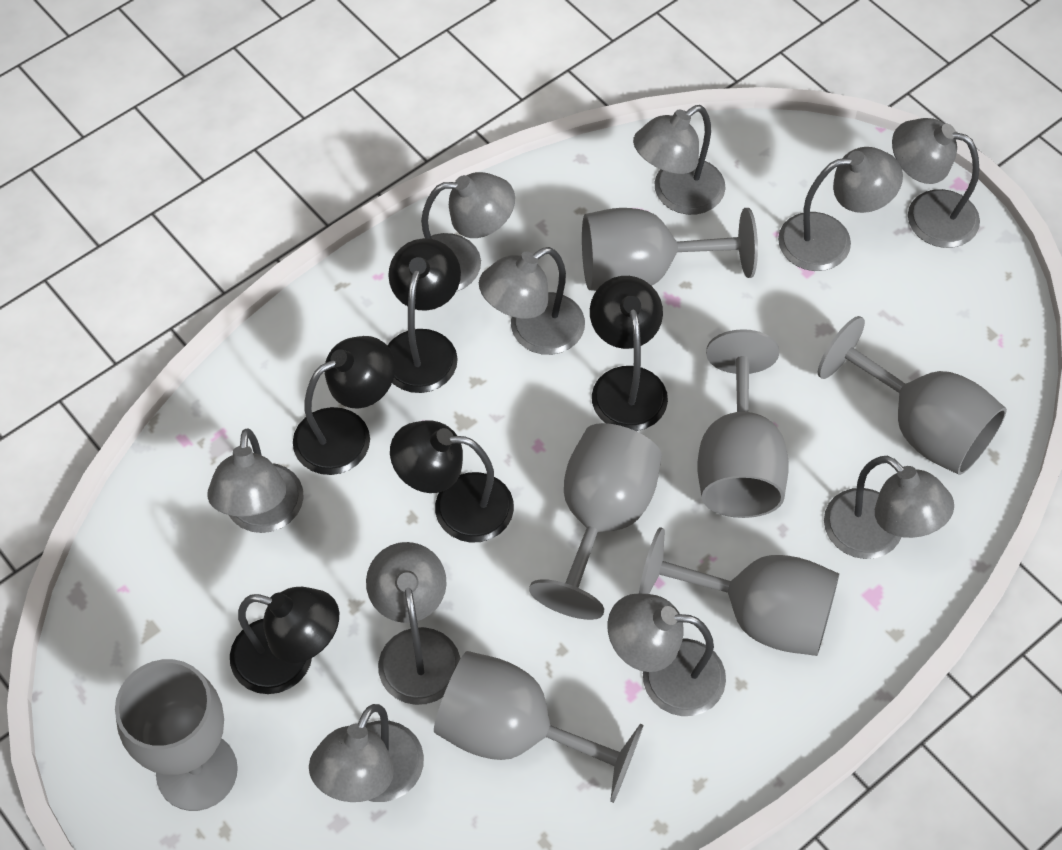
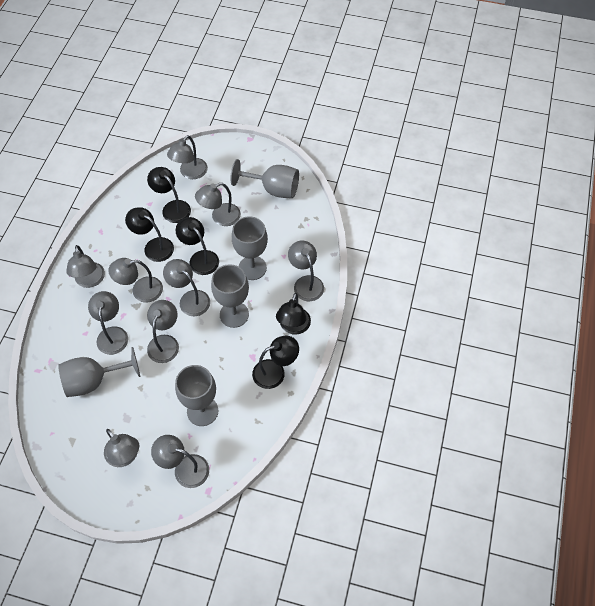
grey goblet: 7 -> 5

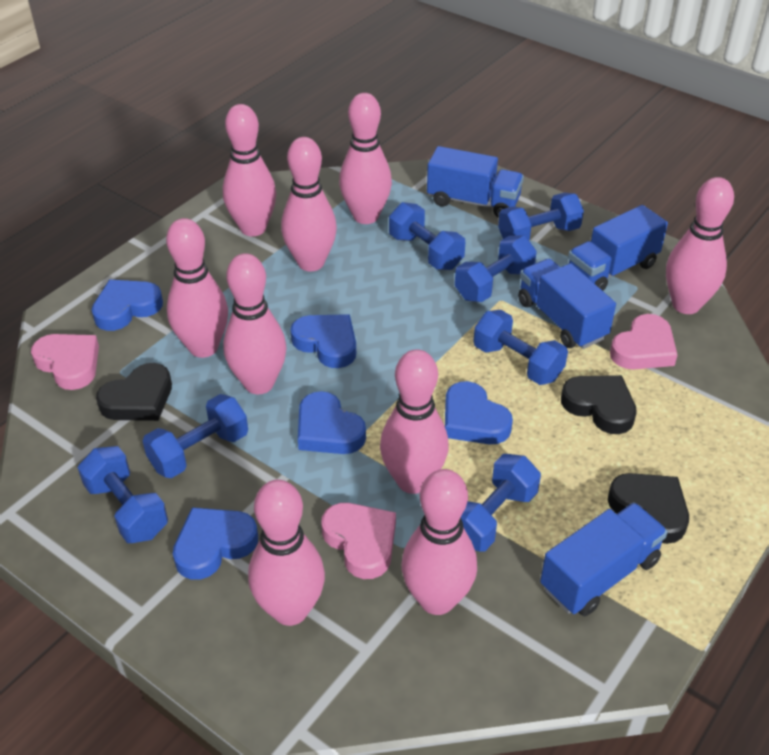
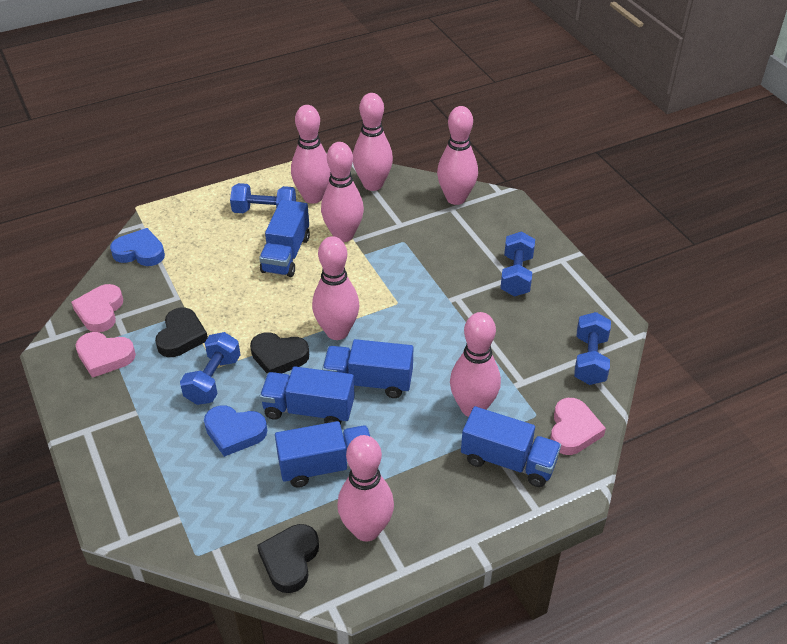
blue dumbbell: 7 -> 4
blue heart: 5 -> 2
blue truck: 4 -> 5
pink bowling pin: 9 -> 7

Instructions to follow>
Nothing but a number is expected here: the number of lines in the entries that include the word "blue".

Solution>
3